MATERIAL SHOWN
----------

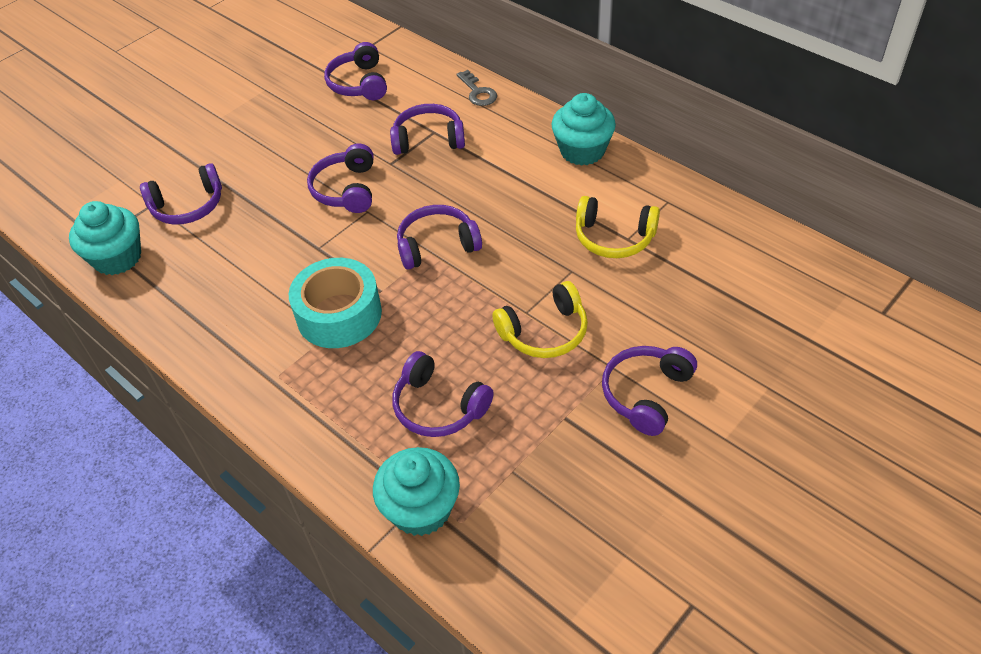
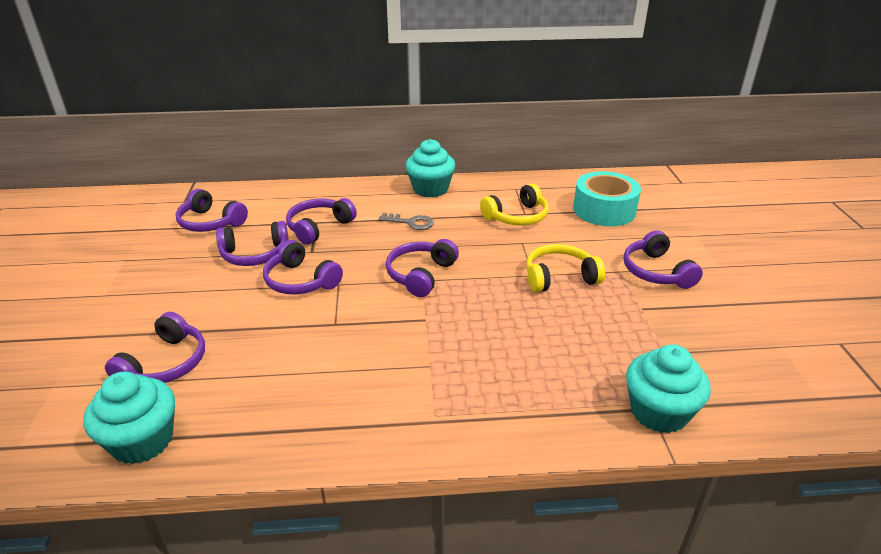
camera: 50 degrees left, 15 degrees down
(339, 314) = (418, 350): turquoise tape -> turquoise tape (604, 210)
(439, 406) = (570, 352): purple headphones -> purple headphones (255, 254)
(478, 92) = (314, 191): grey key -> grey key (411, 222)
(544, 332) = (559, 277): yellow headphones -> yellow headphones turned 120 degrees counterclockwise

----------

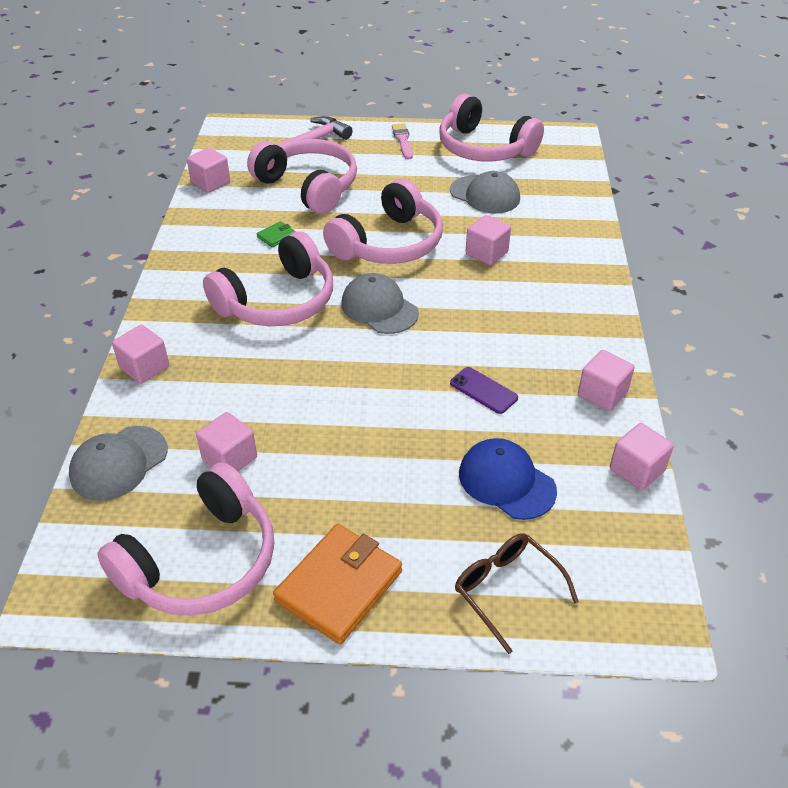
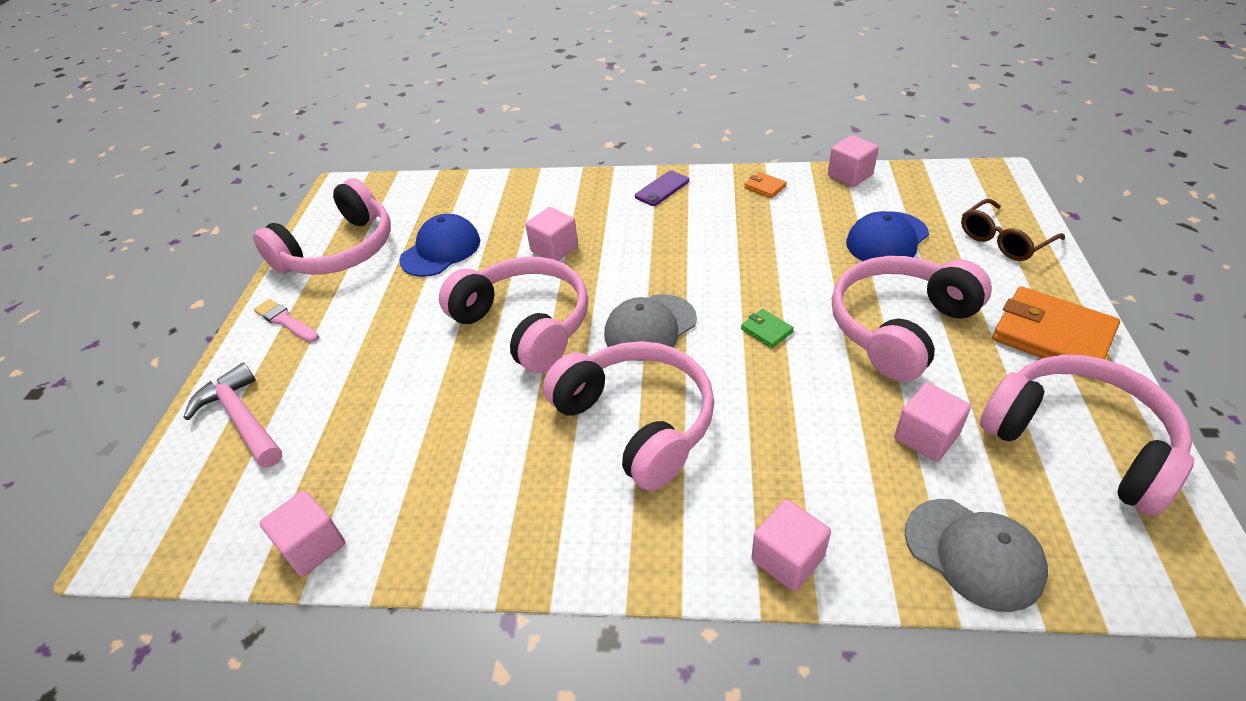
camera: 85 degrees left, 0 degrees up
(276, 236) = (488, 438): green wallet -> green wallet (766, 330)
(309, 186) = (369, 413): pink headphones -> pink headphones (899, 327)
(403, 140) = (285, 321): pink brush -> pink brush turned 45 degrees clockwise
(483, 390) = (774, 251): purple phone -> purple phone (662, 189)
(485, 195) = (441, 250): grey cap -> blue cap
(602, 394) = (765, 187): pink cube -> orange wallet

----------

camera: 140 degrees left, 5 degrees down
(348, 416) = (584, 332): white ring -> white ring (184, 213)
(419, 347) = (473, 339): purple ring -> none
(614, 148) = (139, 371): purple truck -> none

----------

PROBLEM REQUIREMENTS
In the entries above, restate word for word the lines between the one holding "(419, 347) = (473, 339): purple ring -> none" and the one holding "(614, 148) = (139, 371): purple truck -> none", inclusive, and nothing besides.

RESPONSE TO THE EXERCISE
(419, 347) = (473, 339): purple ring -> none
(614, 148) = (139, 371): purple truck -> none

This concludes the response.